> [Work instruction]
From the entries that follow, reproduce exactly and only the lines from the line with "(412, 338) = (758, 303): pink" to the line with "(424, 437) = (252, 366): blue", endpoints included.

*** Available data Section Begins ***

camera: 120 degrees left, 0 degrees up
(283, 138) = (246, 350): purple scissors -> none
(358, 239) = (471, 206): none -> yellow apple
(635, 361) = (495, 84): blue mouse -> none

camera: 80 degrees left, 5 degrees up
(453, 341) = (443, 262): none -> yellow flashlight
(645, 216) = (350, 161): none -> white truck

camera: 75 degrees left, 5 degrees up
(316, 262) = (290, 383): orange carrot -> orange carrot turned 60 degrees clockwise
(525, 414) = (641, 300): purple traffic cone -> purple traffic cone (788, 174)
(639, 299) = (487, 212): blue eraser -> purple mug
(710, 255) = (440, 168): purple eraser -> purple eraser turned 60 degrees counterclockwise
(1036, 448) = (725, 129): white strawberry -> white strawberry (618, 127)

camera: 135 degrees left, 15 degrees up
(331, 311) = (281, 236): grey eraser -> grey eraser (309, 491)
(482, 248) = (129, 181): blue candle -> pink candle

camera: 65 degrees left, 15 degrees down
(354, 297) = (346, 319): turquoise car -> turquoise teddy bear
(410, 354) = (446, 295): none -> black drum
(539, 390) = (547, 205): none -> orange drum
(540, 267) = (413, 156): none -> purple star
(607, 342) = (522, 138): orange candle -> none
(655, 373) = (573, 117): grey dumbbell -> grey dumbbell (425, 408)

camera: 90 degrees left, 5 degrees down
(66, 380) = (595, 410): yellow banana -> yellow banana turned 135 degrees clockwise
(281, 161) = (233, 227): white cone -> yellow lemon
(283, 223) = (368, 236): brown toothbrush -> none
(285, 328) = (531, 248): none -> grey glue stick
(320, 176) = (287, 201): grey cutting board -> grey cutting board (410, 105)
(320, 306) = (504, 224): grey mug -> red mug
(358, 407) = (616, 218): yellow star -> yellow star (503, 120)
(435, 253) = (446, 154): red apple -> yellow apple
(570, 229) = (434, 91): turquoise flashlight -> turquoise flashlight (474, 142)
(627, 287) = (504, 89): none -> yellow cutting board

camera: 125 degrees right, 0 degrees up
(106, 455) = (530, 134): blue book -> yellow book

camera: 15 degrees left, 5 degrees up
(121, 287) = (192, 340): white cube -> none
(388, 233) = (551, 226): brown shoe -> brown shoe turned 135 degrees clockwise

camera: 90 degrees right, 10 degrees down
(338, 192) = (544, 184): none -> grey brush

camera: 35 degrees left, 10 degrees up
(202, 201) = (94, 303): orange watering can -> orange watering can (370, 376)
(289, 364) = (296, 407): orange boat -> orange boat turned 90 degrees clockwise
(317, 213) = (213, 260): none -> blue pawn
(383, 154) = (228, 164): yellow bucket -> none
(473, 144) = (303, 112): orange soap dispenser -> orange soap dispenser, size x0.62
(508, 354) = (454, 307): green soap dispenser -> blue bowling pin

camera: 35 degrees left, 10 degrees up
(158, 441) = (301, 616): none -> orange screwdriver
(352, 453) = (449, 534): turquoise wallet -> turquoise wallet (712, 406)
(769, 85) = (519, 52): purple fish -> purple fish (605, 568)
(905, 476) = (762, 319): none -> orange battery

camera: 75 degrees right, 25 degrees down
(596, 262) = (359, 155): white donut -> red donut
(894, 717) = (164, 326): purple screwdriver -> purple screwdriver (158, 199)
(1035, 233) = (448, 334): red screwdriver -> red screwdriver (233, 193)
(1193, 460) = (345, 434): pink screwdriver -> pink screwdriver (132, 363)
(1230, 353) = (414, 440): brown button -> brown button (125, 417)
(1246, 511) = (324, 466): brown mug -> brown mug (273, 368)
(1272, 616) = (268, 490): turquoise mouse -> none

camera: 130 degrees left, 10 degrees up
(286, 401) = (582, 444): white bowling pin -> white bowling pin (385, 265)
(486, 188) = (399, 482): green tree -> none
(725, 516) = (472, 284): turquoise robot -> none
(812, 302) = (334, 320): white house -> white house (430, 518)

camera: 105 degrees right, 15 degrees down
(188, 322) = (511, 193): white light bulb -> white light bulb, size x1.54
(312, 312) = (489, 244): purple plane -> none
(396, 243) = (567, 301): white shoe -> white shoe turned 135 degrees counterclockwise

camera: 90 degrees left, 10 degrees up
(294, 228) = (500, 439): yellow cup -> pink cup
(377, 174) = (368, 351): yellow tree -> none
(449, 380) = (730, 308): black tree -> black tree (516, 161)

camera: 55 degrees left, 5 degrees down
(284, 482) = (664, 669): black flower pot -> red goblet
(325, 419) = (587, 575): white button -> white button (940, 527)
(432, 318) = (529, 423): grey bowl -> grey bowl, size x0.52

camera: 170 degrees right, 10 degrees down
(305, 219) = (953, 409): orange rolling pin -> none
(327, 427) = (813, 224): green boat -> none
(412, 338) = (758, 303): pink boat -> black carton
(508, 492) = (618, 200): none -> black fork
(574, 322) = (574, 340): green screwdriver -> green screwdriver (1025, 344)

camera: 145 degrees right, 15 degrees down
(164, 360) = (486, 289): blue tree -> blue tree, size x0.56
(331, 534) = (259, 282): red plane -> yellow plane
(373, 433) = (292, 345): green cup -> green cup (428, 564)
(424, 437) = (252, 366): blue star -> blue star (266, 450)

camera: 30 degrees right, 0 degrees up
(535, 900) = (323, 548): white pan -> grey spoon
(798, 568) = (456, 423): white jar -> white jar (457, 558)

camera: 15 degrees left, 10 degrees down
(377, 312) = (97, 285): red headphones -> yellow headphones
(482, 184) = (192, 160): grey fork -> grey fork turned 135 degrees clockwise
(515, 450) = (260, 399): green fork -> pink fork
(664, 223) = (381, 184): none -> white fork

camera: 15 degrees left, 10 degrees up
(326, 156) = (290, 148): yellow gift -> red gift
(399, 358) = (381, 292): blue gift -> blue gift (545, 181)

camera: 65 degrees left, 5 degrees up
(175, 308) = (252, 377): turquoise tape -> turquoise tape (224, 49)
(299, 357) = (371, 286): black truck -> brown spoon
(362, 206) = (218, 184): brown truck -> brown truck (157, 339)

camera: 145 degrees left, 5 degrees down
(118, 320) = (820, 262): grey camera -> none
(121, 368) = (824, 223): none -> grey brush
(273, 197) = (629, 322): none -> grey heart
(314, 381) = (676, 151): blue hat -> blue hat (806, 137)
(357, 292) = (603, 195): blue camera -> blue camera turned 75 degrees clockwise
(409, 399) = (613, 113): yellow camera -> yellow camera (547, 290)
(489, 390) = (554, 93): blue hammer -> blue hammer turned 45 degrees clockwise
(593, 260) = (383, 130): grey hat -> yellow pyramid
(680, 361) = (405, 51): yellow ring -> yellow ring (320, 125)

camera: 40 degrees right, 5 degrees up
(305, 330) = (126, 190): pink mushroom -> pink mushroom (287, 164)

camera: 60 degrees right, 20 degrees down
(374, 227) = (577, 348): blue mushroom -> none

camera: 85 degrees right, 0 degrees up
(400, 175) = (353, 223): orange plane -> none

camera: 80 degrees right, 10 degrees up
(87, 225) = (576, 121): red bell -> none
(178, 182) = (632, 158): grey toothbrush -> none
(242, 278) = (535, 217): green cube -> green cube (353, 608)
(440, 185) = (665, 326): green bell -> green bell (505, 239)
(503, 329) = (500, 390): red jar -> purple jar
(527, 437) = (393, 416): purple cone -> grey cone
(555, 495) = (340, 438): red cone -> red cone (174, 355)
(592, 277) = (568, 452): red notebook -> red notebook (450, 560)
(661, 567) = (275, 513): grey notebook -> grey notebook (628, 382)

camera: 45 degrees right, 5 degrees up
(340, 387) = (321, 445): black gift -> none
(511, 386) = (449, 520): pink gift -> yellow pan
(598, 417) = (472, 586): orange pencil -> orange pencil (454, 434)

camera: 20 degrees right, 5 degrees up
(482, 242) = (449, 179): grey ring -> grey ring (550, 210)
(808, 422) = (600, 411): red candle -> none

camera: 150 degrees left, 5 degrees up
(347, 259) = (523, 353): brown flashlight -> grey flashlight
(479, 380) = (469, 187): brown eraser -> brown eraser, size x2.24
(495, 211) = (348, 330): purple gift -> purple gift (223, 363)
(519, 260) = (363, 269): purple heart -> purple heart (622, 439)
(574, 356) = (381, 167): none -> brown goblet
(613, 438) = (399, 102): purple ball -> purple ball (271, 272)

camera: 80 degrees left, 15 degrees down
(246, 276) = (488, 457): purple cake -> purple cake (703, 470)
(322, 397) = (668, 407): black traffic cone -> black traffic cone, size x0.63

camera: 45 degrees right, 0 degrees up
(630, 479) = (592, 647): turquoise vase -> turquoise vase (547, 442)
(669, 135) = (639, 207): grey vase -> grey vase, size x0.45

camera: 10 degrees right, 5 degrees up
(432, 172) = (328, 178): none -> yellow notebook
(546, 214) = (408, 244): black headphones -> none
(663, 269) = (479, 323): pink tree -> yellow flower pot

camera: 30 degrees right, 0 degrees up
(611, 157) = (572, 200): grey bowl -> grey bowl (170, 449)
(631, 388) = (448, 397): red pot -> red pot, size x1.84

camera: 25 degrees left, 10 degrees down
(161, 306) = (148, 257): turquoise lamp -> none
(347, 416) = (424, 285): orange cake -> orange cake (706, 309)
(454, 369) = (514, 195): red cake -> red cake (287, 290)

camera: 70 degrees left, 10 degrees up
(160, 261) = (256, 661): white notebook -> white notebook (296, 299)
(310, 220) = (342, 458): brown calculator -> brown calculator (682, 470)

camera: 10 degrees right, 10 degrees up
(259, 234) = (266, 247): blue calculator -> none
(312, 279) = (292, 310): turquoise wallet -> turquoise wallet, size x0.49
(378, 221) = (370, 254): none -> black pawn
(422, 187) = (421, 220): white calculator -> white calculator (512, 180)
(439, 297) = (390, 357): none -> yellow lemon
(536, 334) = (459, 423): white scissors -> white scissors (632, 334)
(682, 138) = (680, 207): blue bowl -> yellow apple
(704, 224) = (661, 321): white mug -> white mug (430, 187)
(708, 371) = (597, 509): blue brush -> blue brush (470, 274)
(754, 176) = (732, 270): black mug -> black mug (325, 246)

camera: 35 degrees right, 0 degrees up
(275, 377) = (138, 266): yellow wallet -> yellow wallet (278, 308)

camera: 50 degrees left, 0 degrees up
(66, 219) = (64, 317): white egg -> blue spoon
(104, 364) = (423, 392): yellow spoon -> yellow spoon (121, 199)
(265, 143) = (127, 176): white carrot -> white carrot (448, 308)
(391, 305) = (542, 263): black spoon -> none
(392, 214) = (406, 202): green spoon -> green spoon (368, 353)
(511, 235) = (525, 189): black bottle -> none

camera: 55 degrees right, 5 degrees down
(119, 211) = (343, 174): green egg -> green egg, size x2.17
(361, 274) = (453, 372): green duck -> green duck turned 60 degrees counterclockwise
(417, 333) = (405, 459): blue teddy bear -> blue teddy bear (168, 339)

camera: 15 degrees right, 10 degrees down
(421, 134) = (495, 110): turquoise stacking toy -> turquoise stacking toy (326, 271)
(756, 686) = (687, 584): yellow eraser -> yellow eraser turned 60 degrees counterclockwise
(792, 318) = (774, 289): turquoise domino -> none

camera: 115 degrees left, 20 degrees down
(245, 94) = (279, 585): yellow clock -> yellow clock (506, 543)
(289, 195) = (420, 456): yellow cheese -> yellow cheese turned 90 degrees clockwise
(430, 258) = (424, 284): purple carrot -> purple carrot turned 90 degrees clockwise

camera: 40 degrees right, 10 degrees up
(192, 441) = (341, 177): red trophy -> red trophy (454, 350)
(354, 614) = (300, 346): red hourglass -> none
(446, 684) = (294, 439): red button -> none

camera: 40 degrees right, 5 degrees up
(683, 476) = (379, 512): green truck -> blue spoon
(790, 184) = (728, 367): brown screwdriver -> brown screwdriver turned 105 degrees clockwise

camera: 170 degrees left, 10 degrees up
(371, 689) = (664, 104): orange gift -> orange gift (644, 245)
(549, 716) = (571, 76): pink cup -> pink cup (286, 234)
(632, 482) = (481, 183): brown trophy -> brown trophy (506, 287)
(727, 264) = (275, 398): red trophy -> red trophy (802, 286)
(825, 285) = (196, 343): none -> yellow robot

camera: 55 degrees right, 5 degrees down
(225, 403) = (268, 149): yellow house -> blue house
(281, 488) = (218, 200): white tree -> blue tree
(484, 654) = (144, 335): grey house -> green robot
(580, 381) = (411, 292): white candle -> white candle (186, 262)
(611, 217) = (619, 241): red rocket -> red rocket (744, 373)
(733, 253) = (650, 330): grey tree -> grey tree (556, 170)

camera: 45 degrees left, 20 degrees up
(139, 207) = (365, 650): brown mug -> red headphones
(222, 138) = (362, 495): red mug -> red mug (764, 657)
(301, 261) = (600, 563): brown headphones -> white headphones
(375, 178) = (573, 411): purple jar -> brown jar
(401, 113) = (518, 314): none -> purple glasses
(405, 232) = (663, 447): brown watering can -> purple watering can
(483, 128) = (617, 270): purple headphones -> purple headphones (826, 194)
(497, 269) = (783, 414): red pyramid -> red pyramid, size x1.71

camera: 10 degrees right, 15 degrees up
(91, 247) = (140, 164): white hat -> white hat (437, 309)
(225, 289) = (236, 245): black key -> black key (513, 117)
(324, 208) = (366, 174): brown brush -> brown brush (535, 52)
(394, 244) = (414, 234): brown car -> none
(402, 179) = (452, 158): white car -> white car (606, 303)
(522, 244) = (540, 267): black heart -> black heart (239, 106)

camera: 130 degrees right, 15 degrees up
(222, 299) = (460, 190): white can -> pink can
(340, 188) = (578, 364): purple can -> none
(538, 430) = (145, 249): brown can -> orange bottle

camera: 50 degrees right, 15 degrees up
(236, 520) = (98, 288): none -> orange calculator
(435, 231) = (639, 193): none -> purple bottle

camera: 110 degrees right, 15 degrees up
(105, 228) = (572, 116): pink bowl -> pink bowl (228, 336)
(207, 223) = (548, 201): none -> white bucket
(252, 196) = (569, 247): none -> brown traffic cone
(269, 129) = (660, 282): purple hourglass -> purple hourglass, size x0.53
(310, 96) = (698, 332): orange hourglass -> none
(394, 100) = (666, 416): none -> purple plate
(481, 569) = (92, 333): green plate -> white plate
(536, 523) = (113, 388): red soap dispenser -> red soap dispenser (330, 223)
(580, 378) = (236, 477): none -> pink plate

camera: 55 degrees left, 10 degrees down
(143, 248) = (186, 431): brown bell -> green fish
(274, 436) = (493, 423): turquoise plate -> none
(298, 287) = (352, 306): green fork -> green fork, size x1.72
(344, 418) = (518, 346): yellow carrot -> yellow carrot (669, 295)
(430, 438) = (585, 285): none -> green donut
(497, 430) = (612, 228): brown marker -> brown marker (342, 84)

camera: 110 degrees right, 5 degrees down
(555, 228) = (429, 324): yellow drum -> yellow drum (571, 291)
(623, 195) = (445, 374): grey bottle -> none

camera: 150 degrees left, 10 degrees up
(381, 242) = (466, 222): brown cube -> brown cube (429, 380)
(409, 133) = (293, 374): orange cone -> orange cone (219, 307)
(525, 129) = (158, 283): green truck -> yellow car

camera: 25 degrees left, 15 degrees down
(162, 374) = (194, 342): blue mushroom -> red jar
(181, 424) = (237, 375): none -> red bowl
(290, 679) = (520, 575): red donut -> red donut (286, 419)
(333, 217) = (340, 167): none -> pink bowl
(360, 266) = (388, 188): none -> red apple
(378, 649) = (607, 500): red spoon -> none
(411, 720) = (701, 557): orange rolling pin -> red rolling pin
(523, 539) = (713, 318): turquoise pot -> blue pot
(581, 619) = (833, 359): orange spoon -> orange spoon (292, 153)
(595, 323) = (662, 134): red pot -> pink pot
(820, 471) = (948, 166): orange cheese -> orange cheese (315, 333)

*** Available data Section Ends ***

> [Result of this exercise]
(412, 338) = (758, 303): pink boat -> black carton
(508, 492) = (618, 200): none -> black fork
(574, 322) = (574, 340): green screwdriver -> green screwdriver (1025, 344)

camera: 145 degrees right, 15 degrees down
(164, 360) = (486, 289): blue tree -> blue tree, size x0.56
(331, 534) = (259, 282): red plane -> yellow plane
(373, 433) = (292, 345): green cup -> green cup (428, 564)
(424, 437) = (252, 366): blue star -> blue star (266, 450)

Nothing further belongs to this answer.